*What is required*: Omit the pictures and output every entry below exactly as written.

*Recorded information*:

- - -

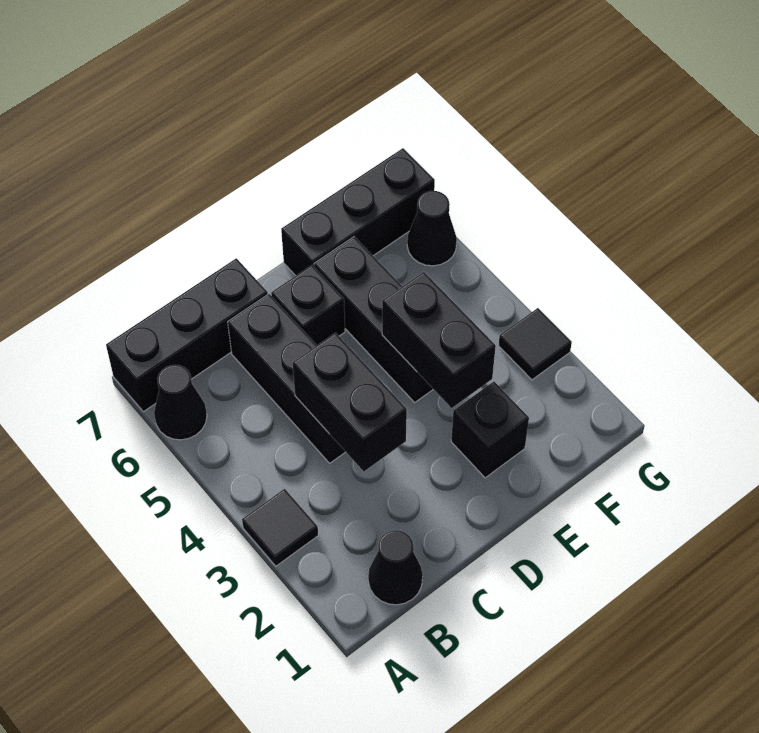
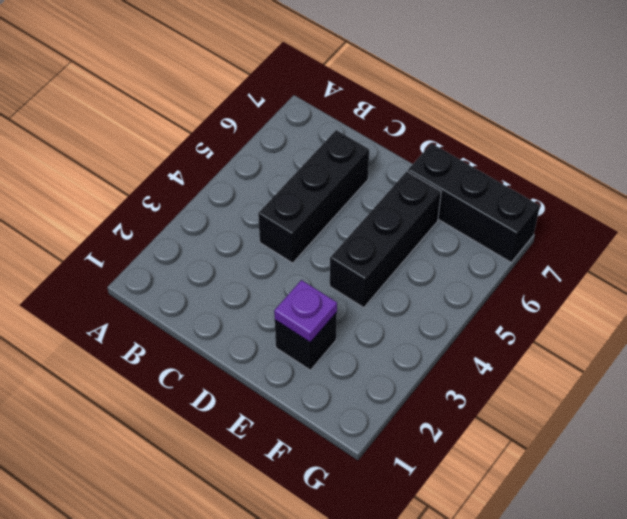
purple plate E2 level 2 -> none
none -> black tile A3 level 1
none -> black cone A6 level 1
none -> black brick A7:C7 level 1

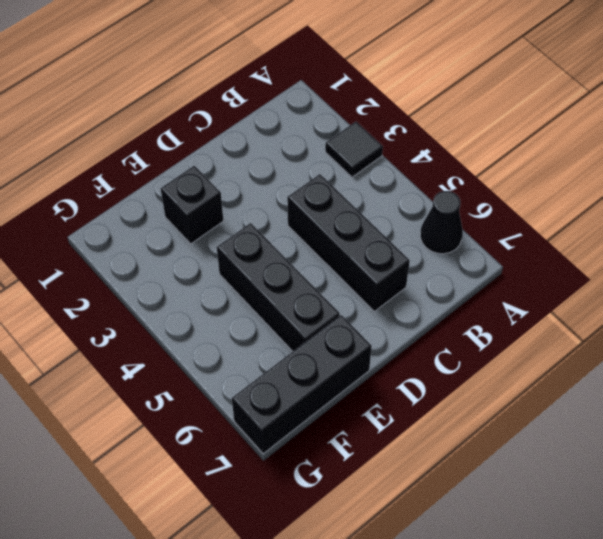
none -> black brick A7:C7 level 1
none -> black cone B1 level 1
none -> black brick D6 level 1

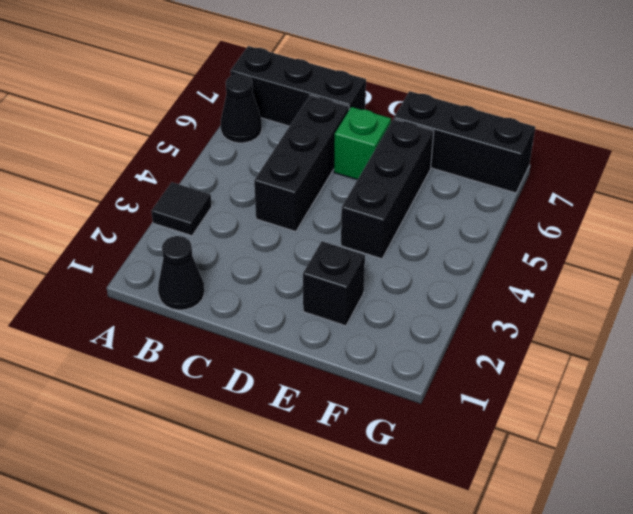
green brick D6 level 1 -> black brick D6 level 1
none -> black tile G3 level 1
none -> black cone G6 level 1
none -> black brick C3:C4 level 2

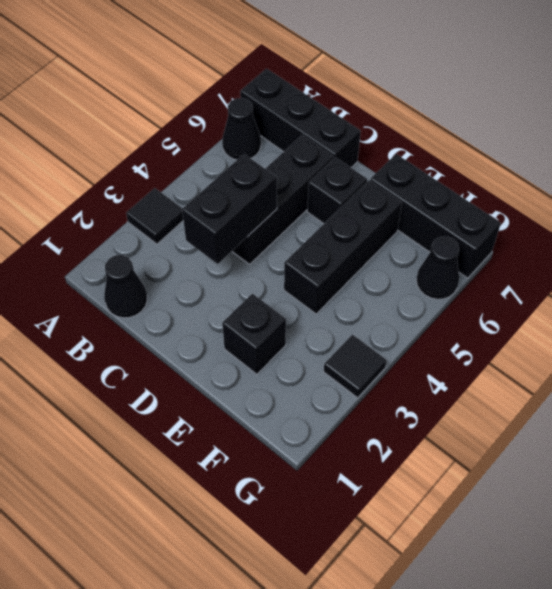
none -> black brick E3:E4 level 2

- - -

*Reply*:
purple plate E2 level 2 -> none
none -> black tile A3 level 1
none -> black cone A6 level 1
none -> black brick A7:C7 level 1

none -> black brick A7:C7 level 1
none -> black cone B1 level 1
none -> black brick D6 level 1

green brick D6 level 1 -> black brick D6 level 1
none -> black tile G3 level 1
none -> black cone G6 level 1
none -> black brick C3:C4 level 2

none -> black brick E3:E4 level 2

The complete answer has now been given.